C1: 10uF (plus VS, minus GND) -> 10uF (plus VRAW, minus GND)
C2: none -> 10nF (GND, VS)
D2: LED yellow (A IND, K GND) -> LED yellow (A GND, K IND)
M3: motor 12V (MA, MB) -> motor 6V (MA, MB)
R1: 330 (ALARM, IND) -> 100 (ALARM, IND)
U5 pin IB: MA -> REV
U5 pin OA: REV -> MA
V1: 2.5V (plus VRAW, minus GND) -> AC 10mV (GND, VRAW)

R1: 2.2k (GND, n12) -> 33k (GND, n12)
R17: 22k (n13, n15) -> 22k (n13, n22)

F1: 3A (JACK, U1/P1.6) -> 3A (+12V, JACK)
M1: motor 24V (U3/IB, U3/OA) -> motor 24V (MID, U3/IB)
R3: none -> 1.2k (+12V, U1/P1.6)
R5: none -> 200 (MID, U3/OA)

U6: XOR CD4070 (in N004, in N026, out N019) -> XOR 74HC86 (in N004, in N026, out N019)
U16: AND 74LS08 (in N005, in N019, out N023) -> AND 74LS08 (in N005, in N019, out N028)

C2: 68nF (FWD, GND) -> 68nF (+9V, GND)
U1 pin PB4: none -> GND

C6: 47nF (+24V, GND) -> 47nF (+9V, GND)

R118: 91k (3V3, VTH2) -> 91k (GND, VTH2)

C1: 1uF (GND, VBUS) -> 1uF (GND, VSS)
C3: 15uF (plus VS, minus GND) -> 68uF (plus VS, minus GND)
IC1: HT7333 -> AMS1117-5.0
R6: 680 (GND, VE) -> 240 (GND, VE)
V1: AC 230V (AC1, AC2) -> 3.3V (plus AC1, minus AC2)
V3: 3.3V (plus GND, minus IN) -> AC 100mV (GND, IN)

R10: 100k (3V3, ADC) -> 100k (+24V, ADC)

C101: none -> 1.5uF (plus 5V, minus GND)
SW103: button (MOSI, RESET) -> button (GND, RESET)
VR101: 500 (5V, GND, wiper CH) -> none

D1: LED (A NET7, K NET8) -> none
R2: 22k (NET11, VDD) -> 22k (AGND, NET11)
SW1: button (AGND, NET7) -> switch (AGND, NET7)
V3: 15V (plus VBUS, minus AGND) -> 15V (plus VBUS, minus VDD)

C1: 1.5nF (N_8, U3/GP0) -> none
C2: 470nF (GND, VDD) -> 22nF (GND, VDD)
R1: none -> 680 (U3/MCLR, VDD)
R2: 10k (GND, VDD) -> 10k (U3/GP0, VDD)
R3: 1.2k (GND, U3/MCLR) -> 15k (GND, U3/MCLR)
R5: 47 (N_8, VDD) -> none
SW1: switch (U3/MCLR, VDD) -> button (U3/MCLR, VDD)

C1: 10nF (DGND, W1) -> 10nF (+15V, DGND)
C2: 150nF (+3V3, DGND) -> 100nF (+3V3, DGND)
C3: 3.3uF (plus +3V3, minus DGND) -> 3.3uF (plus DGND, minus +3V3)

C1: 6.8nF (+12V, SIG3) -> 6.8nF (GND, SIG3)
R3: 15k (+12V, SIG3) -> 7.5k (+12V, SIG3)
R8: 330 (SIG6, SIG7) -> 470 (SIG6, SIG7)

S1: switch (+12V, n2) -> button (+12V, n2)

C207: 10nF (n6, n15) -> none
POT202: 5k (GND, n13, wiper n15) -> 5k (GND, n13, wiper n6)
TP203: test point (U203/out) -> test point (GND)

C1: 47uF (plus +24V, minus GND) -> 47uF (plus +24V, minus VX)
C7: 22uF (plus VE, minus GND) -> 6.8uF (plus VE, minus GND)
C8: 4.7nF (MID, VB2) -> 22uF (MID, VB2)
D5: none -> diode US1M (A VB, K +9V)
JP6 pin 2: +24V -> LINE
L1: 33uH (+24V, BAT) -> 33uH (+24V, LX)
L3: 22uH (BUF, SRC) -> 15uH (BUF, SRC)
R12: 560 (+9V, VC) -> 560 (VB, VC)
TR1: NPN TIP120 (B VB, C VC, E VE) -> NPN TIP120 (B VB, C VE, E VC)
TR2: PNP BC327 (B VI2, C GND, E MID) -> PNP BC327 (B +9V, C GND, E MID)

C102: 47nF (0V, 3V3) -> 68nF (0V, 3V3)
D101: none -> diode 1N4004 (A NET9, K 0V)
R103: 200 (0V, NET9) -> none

Required work
Everything from the first line of the records through the line holding "C2: 68nF (FWD, GND) -> 68nF (+9V, GND)" is to be transcribed exactly; leave out all other lines.

Result for this exercise
C1: 10uF (plus VS, minus GND) -> 10uF (plus VRAW, minus GND)
C2: none -> 10nF (GND, VS)
D2: LED yellow (A IND, K GND) -> LED yellow (A GND, K IND)
M3: motor 12V (MA, MB) -> motor 6V (MA, MB)
R1: 330 (ALARM, IND) -> 100 (ALARM, IND)
U5 pin IB: MA -> REV
U5 pin OA: REV -> MA
V1: 2.5V (plus VRAW, minus GND) -> AC 10mV (GND, VRAW)

R1: 2.2k (GND, n12) -> 33k (GND, n12)
R17: 22k (n13, n15) -> 22k (n13, n22)

F1: 3A (JACK, U1/P1.6) -> 3A (+12V, JACK)
M1: motor 24V (U3/IB, U3/OA) -> motor 24V (MID, U3/IB)
R3: none -> 1.2k (+12V, U1/P1.6)
R5: none -> 200 (MID, U3/OA)

U6: XOR CD4070 (in N004, in N026, out N019) -> XOR 74HC86 (in N004, in N026, out N019)
U16: AND 74LS08 (in N005, in N019, out N023) -> AND 74LS08 (in N005, in N019, out N028)

C2: 68nF (FWD, GND) -> 68nF (+9V, GND)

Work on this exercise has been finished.